- **GIVEN EXERCISE**
Copy all of the entries below word for word, leaving out the pictures.
= = =
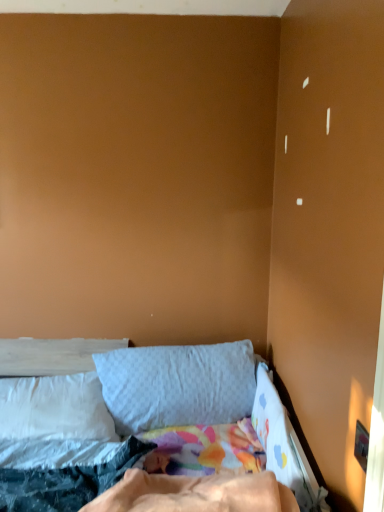
Question: Can you confirm if gray fabric pillow at center, arranged as the second pillow when viewed from the left, is wider than soft cotton bed at lower left?

Choices:
 (A) no
 (B) yes

Answer: (A)

Question: Is gray fabric pillow at center, acting as the first pillow starting from the right, oriented towards soft cotton bed at lower left?

Choices:
 (A) yes
 (B) no

Answer: (A)

Question: Is gray fabric pillow at center, arranged as the second pillow when viewed from the left, further to the viewer compared to soft cotton bed at lower left?

Choices:
 (A) yes
 (B) no

Answer: (A)

Question: Is gray fabric pillow at center, acting as the first pillow starting from the right, shorter than soft cotton bed at lower left?

Choices:
 (A) yes
 (B) no

Answer: (B)

Question: From the image's perspective, is gray fabric pillow at center, arranged as the second pillow when viewed from the left, over soft cotton bed at lower left?

Choices:
 (A) no
 (B) yes

Answer: (B)

Question: Considering the relative positions of gray fabric pillow at center, arranged as the second pillow when viewed from the left, and soft cotton bed at lower left in the image provided, is gray fabric pillow at center, arranged as the second pillow when viewed from the left, in front of soft cotton bed at lower left?

Choices:
 (A) yes
 (B) no

Answer: (B)

Question: Can you confirm if soft cotton bed at lower left is smaller than white soft pillow at left, the 2th pillow when ordered from right to left?

Choices:
 (A) yes
 (B) no

Answer: (B)

Question: Would you say soft cotton bed at lower left contains white soft pillow at left, acting as the 1th pillow starting from the left?

Choices:
 (A) no
 (B) yes

Answer: (A)

Question: Considering the relative positions of soft cotton bed at lower left and white soft pillow at left, the 2th pillow when ordered from right to left, in the image provided, is soft cotton bed at lower left in front of white soft pillow at left, the 2th pillow when ordered from right to left,?

Choices:
 (A) no
 (B) yes

Answer: (B)

Question: From the image's perspective, does soft cotton bed at lower left appear higher than white soft pillow at left, the 2th pillow when ordered from right to left?

Choices:
 (A) yes
 (B) no

Answer: (B)

Question: Is soft cotton bed at lower left shorter than white soft pillow at left, acting as the 1th pillow starting from the left?

Choices:
 (A) no
 (B) yes

Answer: (A)

Question: From a real-world perspective, is soft cotton bed at lower left located beneath white soft pillow at left, acting as the 1th pillow starting from the left?

Choices:
 (A) yes
 (B) no

Answer: (B)

Question: Is soft cotton bed at lower left completely or partially outside of gray fabric pillow at center, arranged as the second pillow when viewed from the left?

Choices:
 (A) yes
 (B) no

Answer: (A)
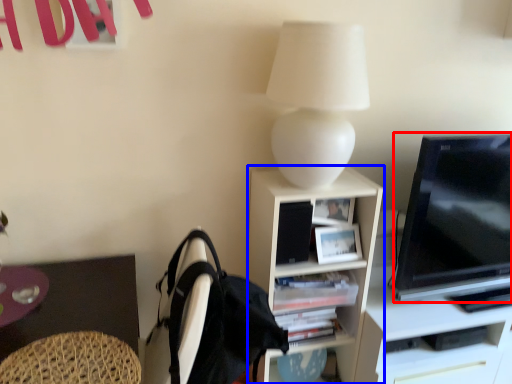
Question: Which of the following is the closest to the observer, television (highlighted by a red box) or shelf (highlighted by a blue box)?

Choices:
 (A) television
 (B) shelf

Answer: (A)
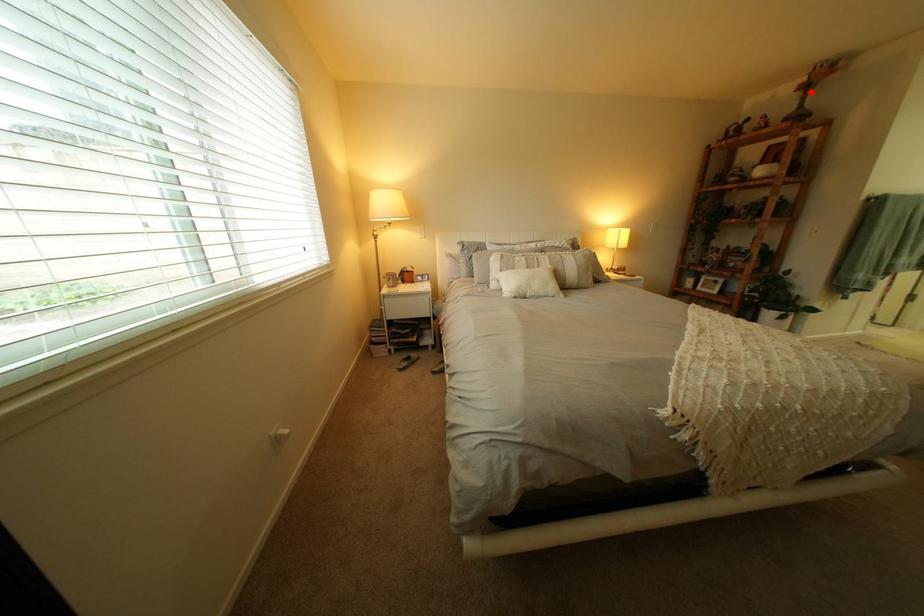
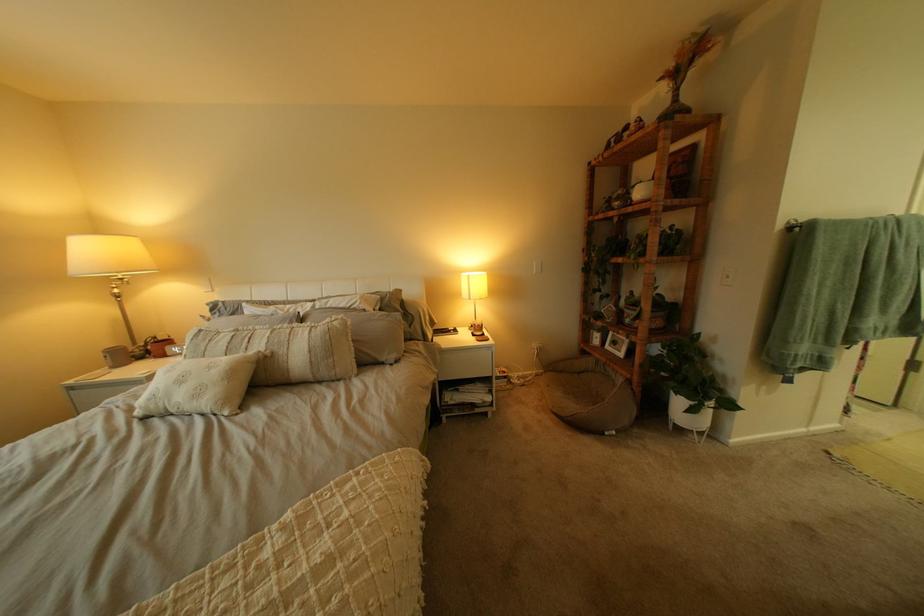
= = =
- **TASK SOLUTION**
Question: Can you confirm if gray fabric pillow at center, arranged as the second pillow when viewed from the left, is wider than soft cotton bed at lower left?

Choices:
 (A) no
 (B) yes

Answer: (A)

Question: Is gray fabric pillow at center, acting as the first pillow starting from the right, oriented towards soft cotton bed at lower left?

Choices:
 (A) yes
 (B) no

Answer: (A)

Question: Is gray fabric pillow at center, arranged as the second pillow when viewed from the left, further to the viewer compared to soft cotton bed at lower left?

Choices:
 (A) yes
 (B) no

Answer: (A)

Question: Is gray fabric pillow at center, acting as the first pillow starting from the right, shorter than soft cotton bed at lower left?

Choices:
 (A) yes
 (B) no

Answer: (B)

Question: From the image's perspective, is gray fabric pillow at center, arranged as the second pillow when viewed from the left, over soft cotton bed at lower left?

Choices:
 (A) no
 (B) yes

Answer: (B)

Question: Considering the relative positions of gray fabric pillow at center, arranged as the second pillow when viewed from the left, and soft cotton bed at lower left in the image provided, is gray fabric pillow at center, arranged as the second pillow when viewed from the left, in front of soft cotton bed at lower left?

Choices:
 (A) yes
 (B) no

Answer: (B)

Question: Can you confirm if soft cotton bed at lower left is smaller than white soft pillow at left, the 2th pillow when ordered from right to left?

Choices:
 (A) yes
 (B) no

Answer: (B)

Question: Would you say soft cotton bed at lower left contains white soft pillow at left, acting as the 1th pillow starting from the left?

Choices:
 (A) no
 (B) yes

Answer: (A)

Question: Considering the relative positions of soft cotton bed at lower left and white soft pillow at left, the 2th pillow when ordered from right to left, in the image provided, is soft cotton bed at lower left in front of white soft pillow at left, the 2th pillow when ordered from right to left,?

Choices:
 (A) no
 (B) yes

Answer: (B)

Question: From the image's perspective, does soft cotton bed at lower left appear higher than white soft pillow at left, the 2th pillow when ordered from right to left?

Choices:
 (A) yes
 (B) no

Answer: (B)

Question: Is soft cotton bed at lower left shorter than white soft pillow at left, acting as the 1th pillow starting from the left?

Choices:
 (A) no
 (B) yes

Answer: (A)

Question: From a real-world perspective, is soft cotton bed at lower left located beneath white soft pillow at left, acting as the 1th pillow starting from the left?

Choices:
 (A) yes
 (B) no

Answer: (B)

Question: Is soft cotton bed at lower left completely or partially outside of gray fabric pillow at center, arranged as the second pillow when viewed from the left?

Choices:
 (A) yes
 (B) no

Answer: (A)
Question: Which of the following is the closest to the observer, television (highlighted by a red box) or shelf (highlighted by a blue box)?

Choices:
 (A) television
 (B) shelf

Answer: (A)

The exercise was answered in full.